DATA FOR REVIEW -
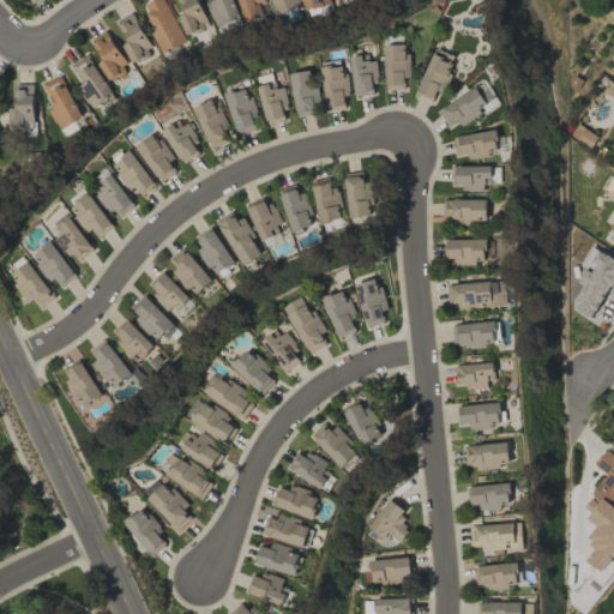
[(162,53),(185,42),(164,0),(152,0),(140,6),(162,53)]
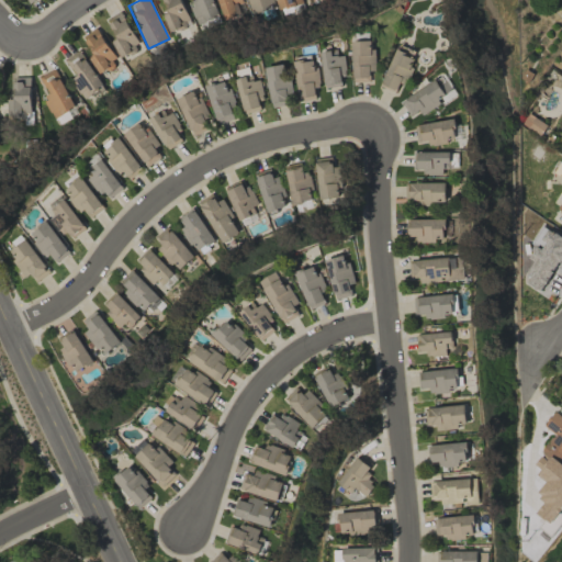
[(163,0),(168,12),(164,14),(171,32),(191,23),(181,0),(163,0)]
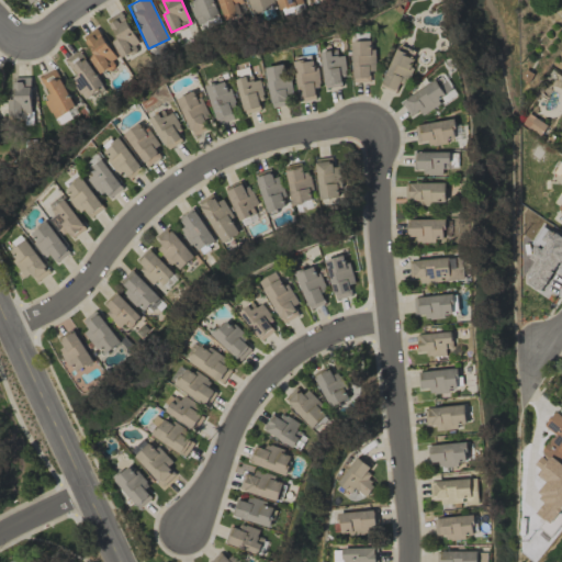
[(191,0),(199,23),(218,17),(213,0),(191,0)]
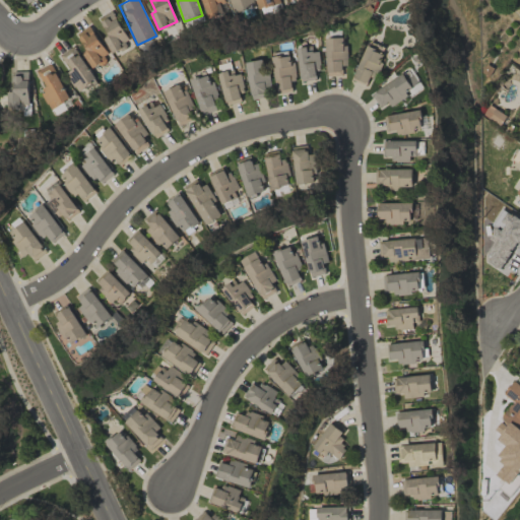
[(225,1),(224,0),(201,0),(209,18),(223,13),(220,3),(225,1)]
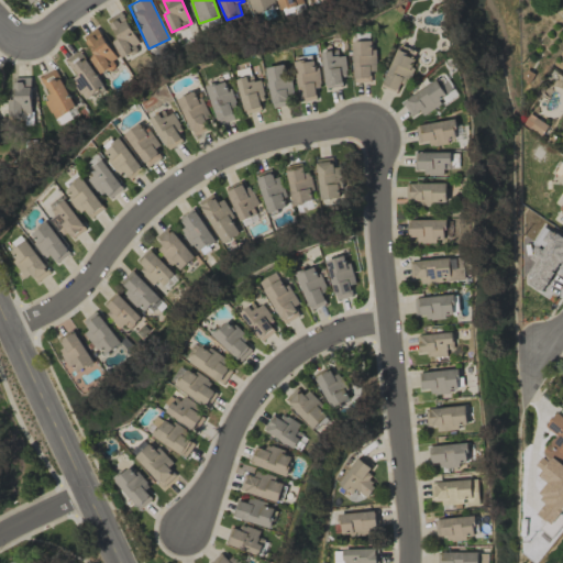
[(276,6),(273,0),(246,0),(252,14),(276,6)]
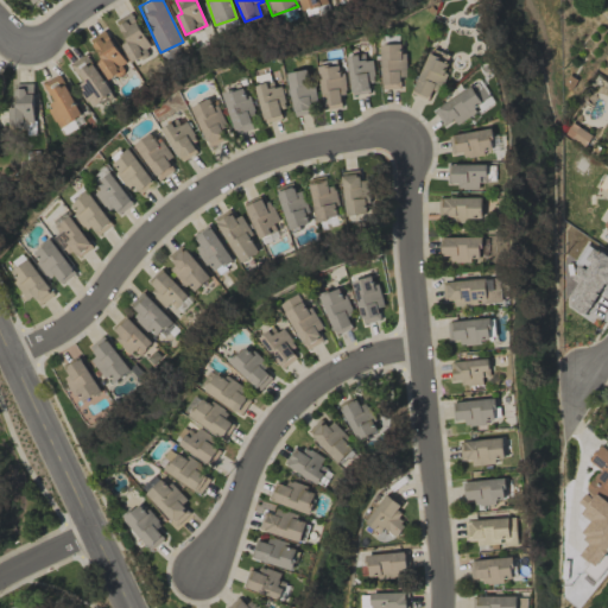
[(299,0),(304,11),(329,2),(328,0),(299,0)]
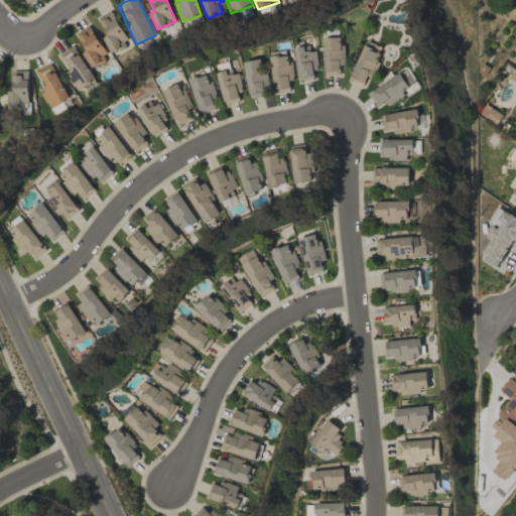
[(111,10),(97,17),(107,35),(103,37),(111,52),(128,43),(111,10)]
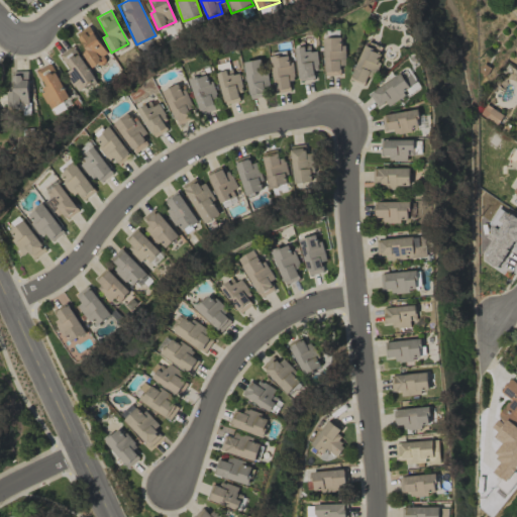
[(93,69),(109,58),(87,25),(76,33),(86,48),(81,52),(93,69)]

WORK TASK -
Starting at the line that contains "[(111,10),(97,17),(107,35),(103,37),(111,52),(128,43),(111,10)]", transcribe every line through the end of the listing exactly, including both end lines and excluding pictures.

FINISHED TASK -
[(111,10),(97,17),(107,35),(103,37),(111,52),(128,43),(111,10)]
[(93,69),(109,58),(87,25),(76,33),(86,48),(81,52),(93,69)]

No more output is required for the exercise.